What you have to do
A word-for-word copy of the listing, free of images, is the expected answer.

Recorded data section start

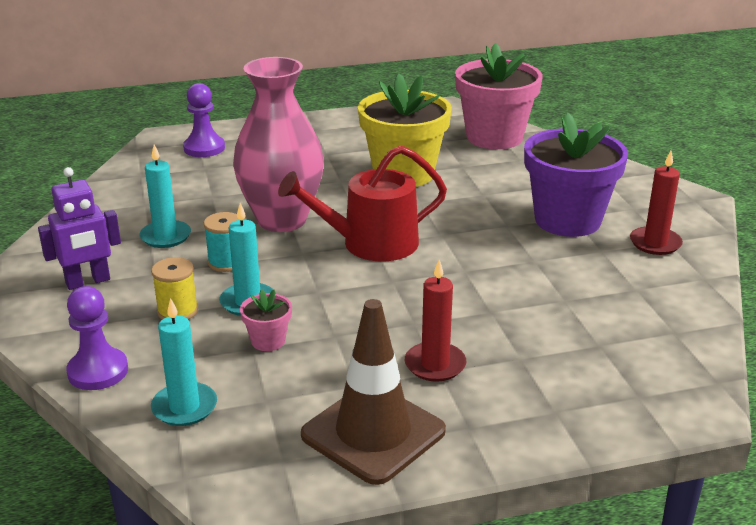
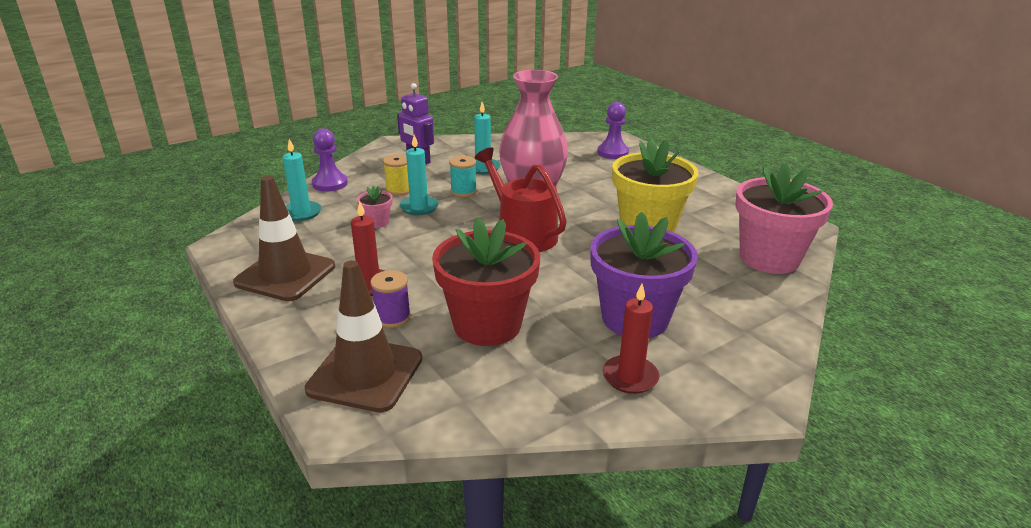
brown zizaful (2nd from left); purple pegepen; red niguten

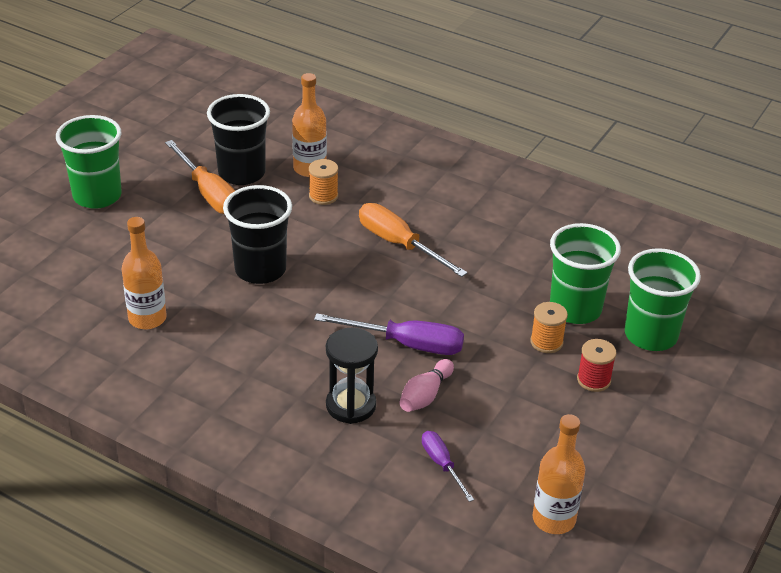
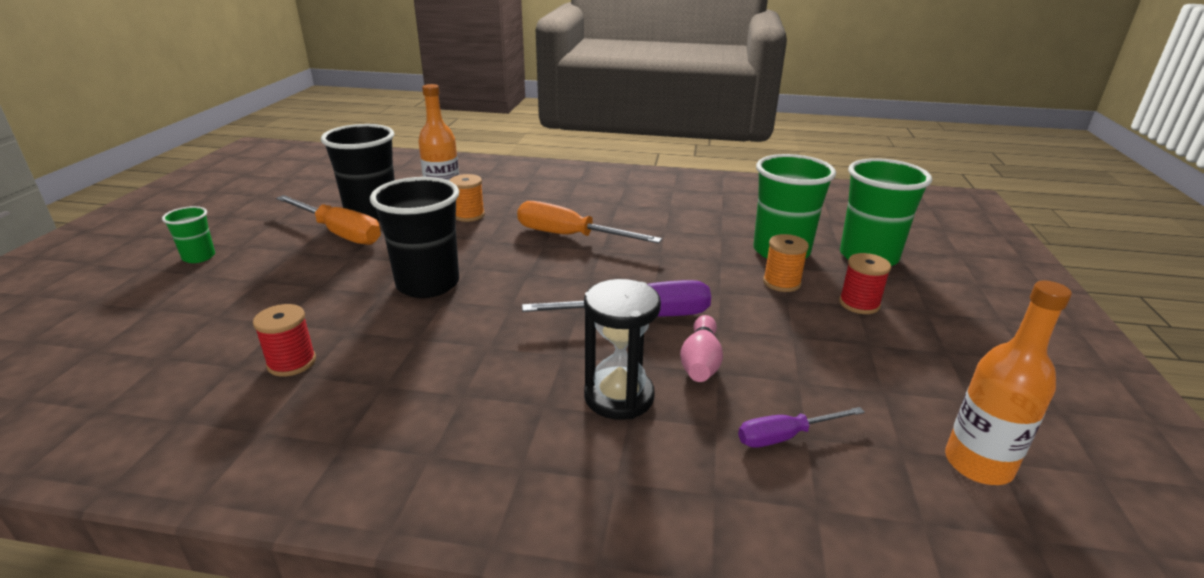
red pegepen (1st from left); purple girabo (2nd from left); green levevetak (1st from left)

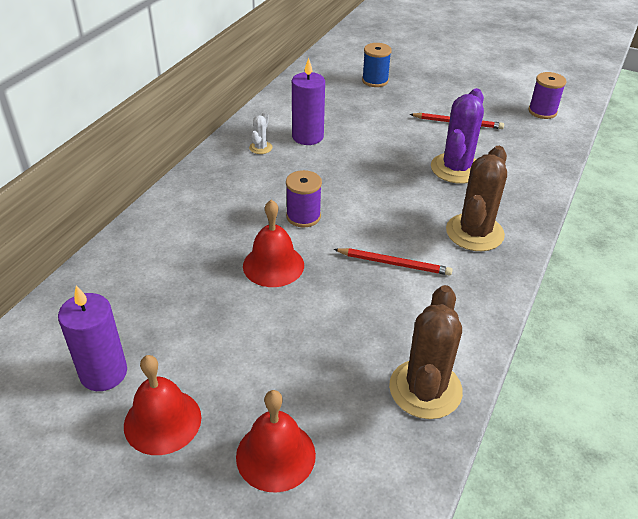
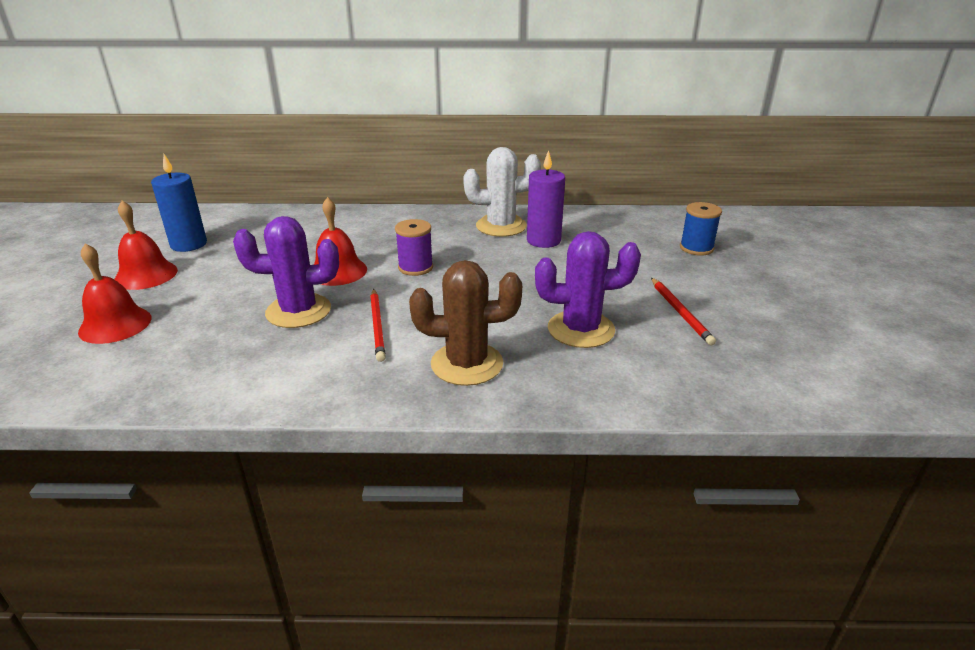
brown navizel (1st from left in the first image); purple pegepen (2nd from left in the first image); purple navizel (1st from left); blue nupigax; white navizel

Recorded data section end

Solution for this task
brown zizaful (2nd from left); purple pegepen; red niguten

red pegepen (1st from left); purple girabo (2nd from left); green levevetak (1st from left)

brown navizel (1st from left in the first image); purple pegepen (2nd from left in the first image); purple navizel (1st from left); blue nupigax; white navizel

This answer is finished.